* _Action item_:
All lines of the data shown below should be output exactly as they stand.

[Records from a data collection]
● ● ●

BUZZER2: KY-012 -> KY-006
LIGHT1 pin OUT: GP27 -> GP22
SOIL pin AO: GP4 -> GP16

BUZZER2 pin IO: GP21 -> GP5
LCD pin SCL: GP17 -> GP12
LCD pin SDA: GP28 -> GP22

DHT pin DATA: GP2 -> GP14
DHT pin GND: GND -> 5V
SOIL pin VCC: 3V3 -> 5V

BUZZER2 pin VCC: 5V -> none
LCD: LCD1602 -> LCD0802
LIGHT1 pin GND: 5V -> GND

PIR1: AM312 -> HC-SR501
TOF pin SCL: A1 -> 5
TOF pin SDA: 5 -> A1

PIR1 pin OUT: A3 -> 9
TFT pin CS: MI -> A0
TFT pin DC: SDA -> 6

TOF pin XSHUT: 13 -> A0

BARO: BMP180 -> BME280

● ● ●

* _Problem solution_:
BUZZER2: KY-012 -> KY-006
LIGHT1 pin OUT: GP27 -> GP22
SOIL pin AO: GP4 -> GP16

BUZZER2 pin IO: GP21 -> GP5
LCD pin SCL: GP17 -> GP12
LCD pin SDA: GP28 -> GP22

DHT pin DATA: GP2 -> GP14
DHT pin GND: GND -> 5V
SOIL pin VCC: 3V3 -> 5V

BUZZER2 pin VCC: 5V -> none
LCD: LCD1602 -> LCD0802
LIGHT1 pin GND: 5V -> GND

PIR1: AM312 -> HC-SR501
TOF pin SCL: A1 -> 5
TOF pin SDA: 5 -> A1

PIR1 pin OUT: A3 -> 9
TFT pin CS: MI -> A0
TFT pin DC: SDA -> 6

TOF pin XSHUT: 13 -> A0

BARO: BMP180 -> BME280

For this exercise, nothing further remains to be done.